DATASET:
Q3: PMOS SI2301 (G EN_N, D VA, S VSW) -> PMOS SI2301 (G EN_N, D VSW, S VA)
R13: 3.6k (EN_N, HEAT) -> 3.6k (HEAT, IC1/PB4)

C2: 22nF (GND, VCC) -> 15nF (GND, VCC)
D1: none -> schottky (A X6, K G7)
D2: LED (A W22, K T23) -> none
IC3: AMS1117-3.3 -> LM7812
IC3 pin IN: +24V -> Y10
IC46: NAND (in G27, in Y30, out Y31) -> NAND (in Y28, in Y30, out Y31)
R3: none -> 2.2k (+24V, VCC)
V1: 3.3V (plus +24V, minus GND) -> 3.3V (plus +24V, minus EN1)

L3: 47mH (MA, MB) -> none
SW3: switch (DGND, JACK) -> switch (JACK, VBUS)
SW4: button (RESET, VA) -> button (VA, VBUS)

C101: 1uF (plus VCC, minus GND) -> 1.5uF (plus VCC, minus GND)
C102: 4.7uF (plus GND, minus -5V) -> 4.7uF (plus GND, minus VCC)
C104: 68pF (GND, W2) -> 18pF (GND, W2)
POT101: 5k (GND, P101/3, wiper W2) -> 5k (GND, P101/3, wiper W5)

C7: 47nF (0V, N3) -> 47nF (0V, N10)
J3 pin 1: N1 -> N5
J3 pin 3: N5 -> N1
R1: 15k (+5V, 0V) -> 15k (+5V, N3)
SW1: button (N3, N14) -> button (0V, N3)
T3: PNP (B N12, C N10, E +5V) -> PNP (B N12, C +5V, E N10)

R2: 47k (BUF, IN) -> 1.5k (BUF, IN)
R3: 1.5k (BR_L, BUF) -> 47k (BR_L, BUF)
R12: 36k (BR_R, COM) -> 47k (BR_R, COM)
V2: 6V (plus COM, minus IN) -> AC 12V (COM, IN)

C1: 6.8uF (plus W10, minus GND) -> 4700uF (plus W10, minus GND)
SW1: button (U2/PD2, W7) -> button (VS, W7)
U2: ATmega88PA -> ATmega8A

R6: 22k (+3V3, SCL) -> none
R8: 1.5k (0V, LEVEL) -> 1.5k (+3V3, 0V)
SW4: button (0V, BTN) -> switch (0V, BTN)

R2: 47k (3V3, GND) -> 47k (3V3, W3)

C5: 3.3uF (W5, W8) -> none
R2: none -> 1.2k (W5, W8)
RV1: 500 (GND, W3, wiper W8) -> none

PROBLEM REQUIREMENTS: The entire set of entries, and nothing else, should be set down exactly.

OUTPUT OF THE TASK:
Q3: PMOS SI2301 (G EN_N, D VA, S VSW) -> PMOS SI2301 (G EN_N, D VSW, S VA)
R13: 3.6k (EN_N, HEAT) -> 3.6k (HEAT, IC1/PB4)

C2: 22nF (GND, VCC) -> 15nF (GND, VCC)
D1: none -> schottky (A X6, K G7)
D2: LED (A W22, K T23) -> none
IC3: AMS1117-3.3 -> LM7812
IC3 pin IN: +24V -> Y10
IC46: NAND (in G27, in Y30, out Y31) -> NAND (in Y28, in Y30, out Y31)
R3: none -> 2.2k (+24V, VCC)
V1: 3.3V (plus +24V, minus GND) -> 3.3V (plus +24V, minus EN1)

L3: 47mH (MA, MB) -> none
SW3: switch (DGND, JACK) -> switch (JACK, VBUS)
SW4: button (RESET, VA) -> button (VA, VBUS)

C101: 1uF (plus VCC, minus GND) -> 1.5uF (plus VCC, minus GND)
C102: 4.7uF (plus GND, minus -5V) -> 4.7uF (plus GND, minus VCC)
C104: 68pF (GND, W2) -> 18pF (GND, W2)
POT101: 5k (GND, P101/3, wiper W2) -> 5k (GND, P101/3, wiper W5)

C7: 47nF (0V, N3) -> 47nF (0V, N10)
J3 pin 1: N1 -> N5
J3 pin 3: N5 -> N1
R1: 15k (+5V, 0V) -> 15k (+5V, N3)
SW1: button (N3, N14) -> button (0V, N3)
T3: PNP (B N12, C N10, E +5V) -> PNP (B N12, C +5V, E N10)

R2: 47k (BUF, IN) -> 1.5k (BUF, IN)
R3: 1.5k (BR_L, BUF) -> 47k (BR_L, BUF)
R12: 36k (BR_R, COM) -> 47k (BR_R, COM)
V2: 6V (plus COM, minus IN) -> AC 12V (COM, IN)

C1: 6.8uF (plus W10, minus GND) -> 4700uF (plus W10, minus GND)
SW1: button (U2/PD2, W7) -> button (VS, W7)
U2: ATmega88PA -> ATmega8A

R6: 22k (+3V3, SCL) -> none
R8: 1.5k (0V, LEVEL) -> 1.5k (+3V3, 0V)
SW4: button (0V, BTN) -> switch (0V, BTN)

R2: 47k (3V3, GND) -> 47k (3V3, W3)

C5: 3.3uF (W5, W8) -> none
R2: none -> 1.2k (W5, W8)
RV1: 500 (GND, W3, wiper W8) -> none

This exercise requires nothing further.